● **Dataset entries**

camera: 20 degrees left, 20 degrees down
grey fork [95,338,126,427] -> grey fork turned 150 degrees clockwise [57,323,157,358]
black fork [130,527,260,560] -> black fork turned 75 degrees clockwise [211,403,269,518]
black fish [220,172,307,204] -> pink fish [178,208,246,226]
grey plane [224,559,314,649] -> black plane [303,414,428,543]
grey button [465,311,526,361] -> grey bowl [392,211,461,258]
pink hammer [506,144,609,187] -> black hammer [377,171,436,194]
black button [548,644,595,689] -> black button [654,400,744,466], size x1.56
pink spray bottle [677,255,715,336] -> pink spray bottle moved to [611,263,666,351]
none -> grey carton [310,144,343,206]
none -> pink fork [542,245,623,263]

==

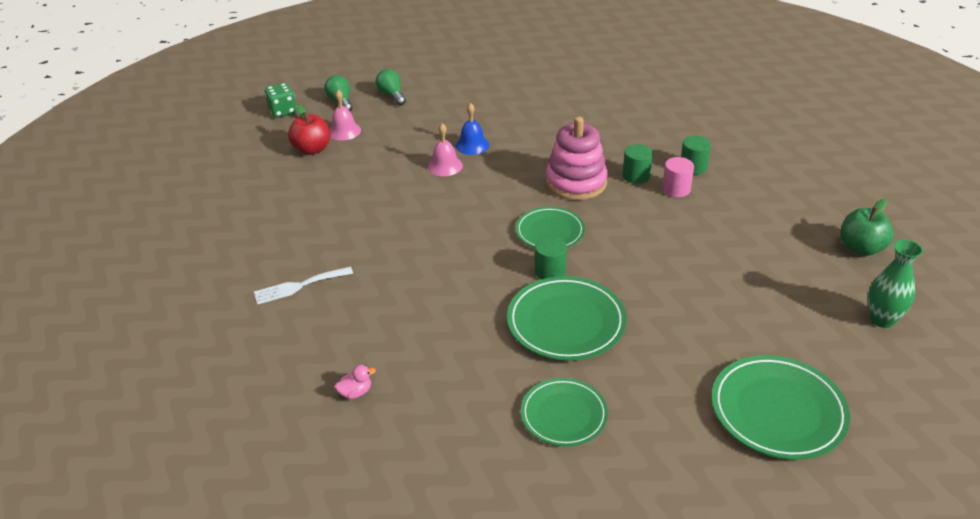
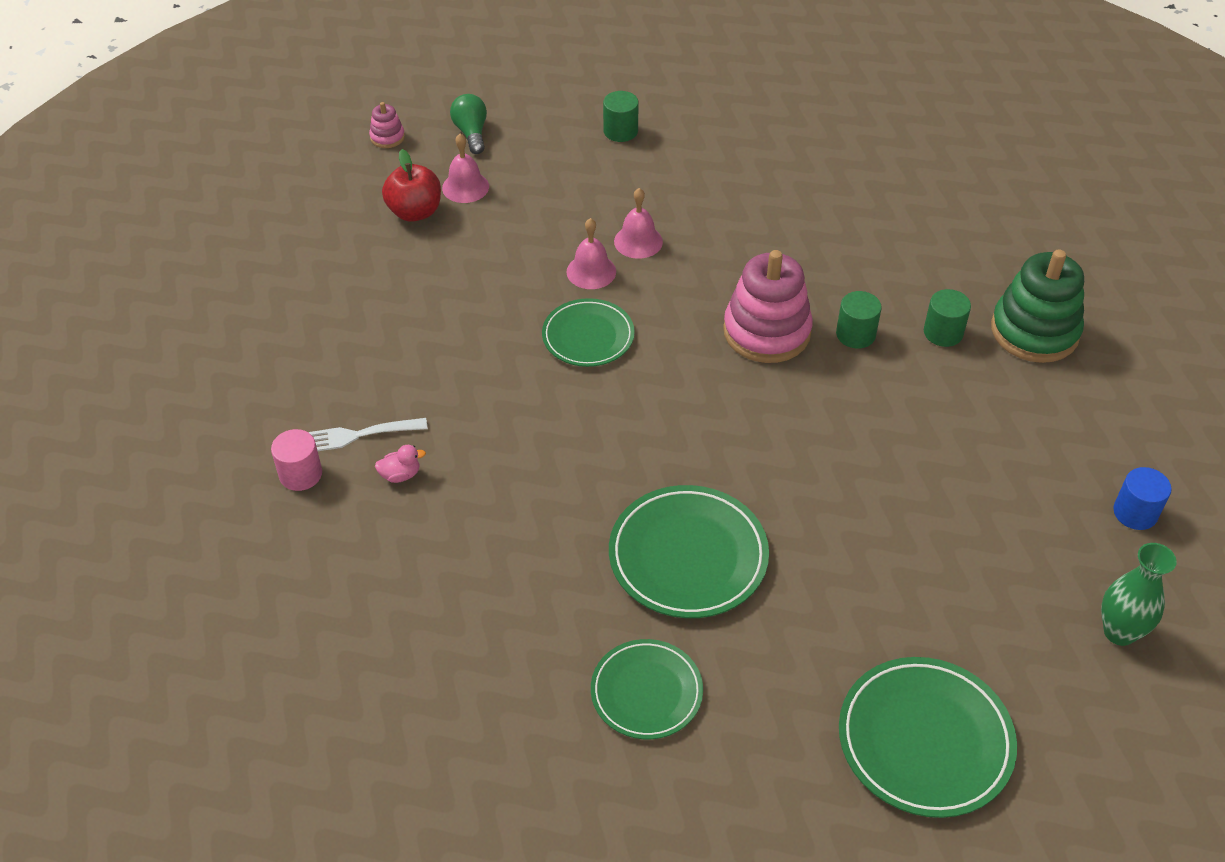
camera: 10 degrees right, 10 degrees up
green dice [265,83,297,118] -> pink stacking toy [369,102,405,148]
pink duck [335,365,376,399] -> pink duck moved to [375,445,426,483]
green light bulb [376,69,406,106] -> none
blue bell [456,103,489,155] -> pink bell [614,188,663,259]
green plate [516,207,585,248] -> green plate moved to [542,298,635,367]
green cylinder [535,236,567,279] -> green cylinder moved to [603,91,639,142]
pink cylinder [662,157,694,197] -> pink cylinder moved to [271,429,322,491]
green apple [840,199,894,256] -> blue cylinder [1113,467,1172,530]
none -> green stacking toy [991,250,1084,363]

* * *

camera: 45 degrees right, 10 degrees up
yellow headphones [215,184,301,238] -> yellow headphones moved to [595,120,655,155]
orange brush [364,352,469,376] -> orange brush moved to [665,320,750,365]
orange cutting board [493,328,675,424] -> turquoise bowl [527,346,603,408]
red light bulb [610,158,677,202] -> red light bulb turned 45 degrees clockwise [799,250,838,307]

● **Task details**
Say how many lines in the records above hold "orange", and give no other text.

● **Exercise response**
2